Every line of the listing below should be written out exactly, minus its pictures.

EXTRACTED MATERIAL: Begin

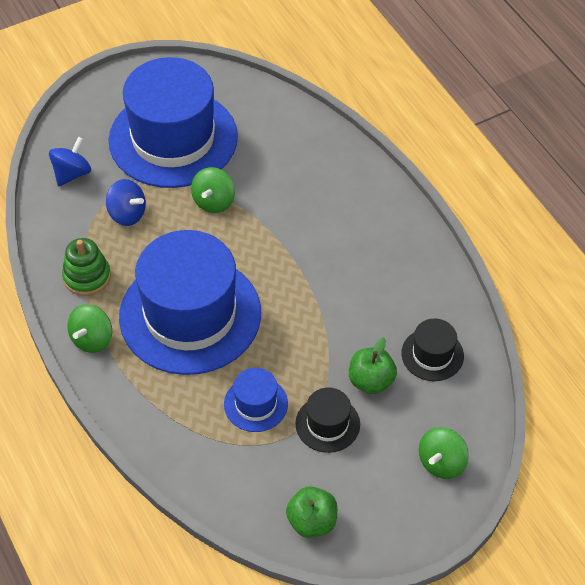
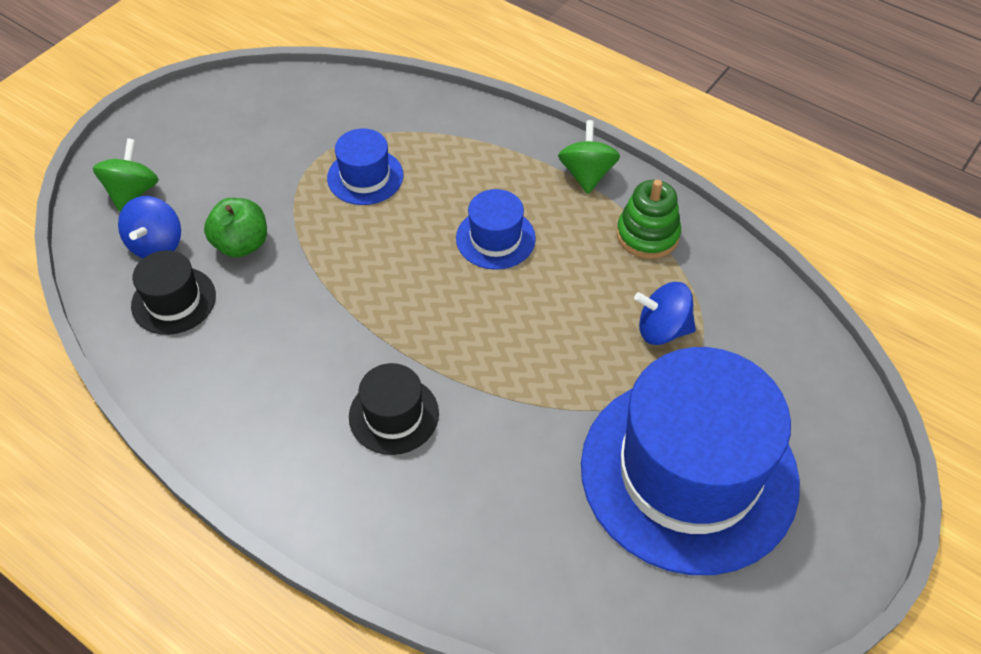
camera: 155 degrees right, 0 degrees up
(72, 173) = (780, 356): blue spinning top -> blue spinning top (157, 244)
(190, 315) = (495, 238): blue hat -> blue hat, size x0.43
(214, 201) = (561, 394): green spinning top -> none
(312, 522) = (256, 101): green apple -> none
(327, 424) = (275, 185): black hat -> black hat (394, 415)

EXTRACTED MATERIAL: End

WRITTEN SOLUTION
camera: 155 degrees right, 0 degrees up
(72, 173) = (780, 356): blue spinning top -> blue spinning top (157, 244)
(190, 315) = (495, 238): blue hat -> blue hat, size x0.43
(214, 201) = (561, 394): green spinning top -> none
(312, 522) = (256, 101): green apple -> none
(327, 424) = (275, 185): black hat -> black hat (394, 415)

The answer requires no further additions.